ASSIGNMENT:
For each entry below, output it exactly as it stands.

DATA FOR REVIEW START

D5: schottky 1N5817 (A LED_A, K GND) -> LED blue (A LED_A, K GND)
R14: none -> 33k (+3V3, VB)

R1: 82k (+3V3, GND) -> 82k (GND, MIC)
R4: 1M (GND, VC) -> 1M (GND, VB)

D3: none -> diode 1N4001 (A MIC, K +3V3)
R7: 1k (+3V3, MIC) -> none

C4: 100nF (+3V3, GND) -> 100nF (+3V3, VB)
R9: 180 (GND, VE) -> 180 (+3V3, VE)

DATA FOR REVIEW END

REPLY TO THE TASK:
D5: schottky 1N5817 (A LED_A, K GND) -> LED blue (A LED_A, K GND)
R14: none -> 33k (+3V3, VB)

R1: 82k (+3V3, GND) -> 82k (GND, MIC)
R4: 1M (GND, VC) -> 1M (GND, VB)

D3: none -> diode 1N4001 (A MIC, K +3V3)
R7: 1k (+3V3, MIC) -> none

C4: 100nF (+3V3, GND) -> 100nF (+3V3, VB)
R9: 180 (GND, VE) -> 180 (+3V3, VE)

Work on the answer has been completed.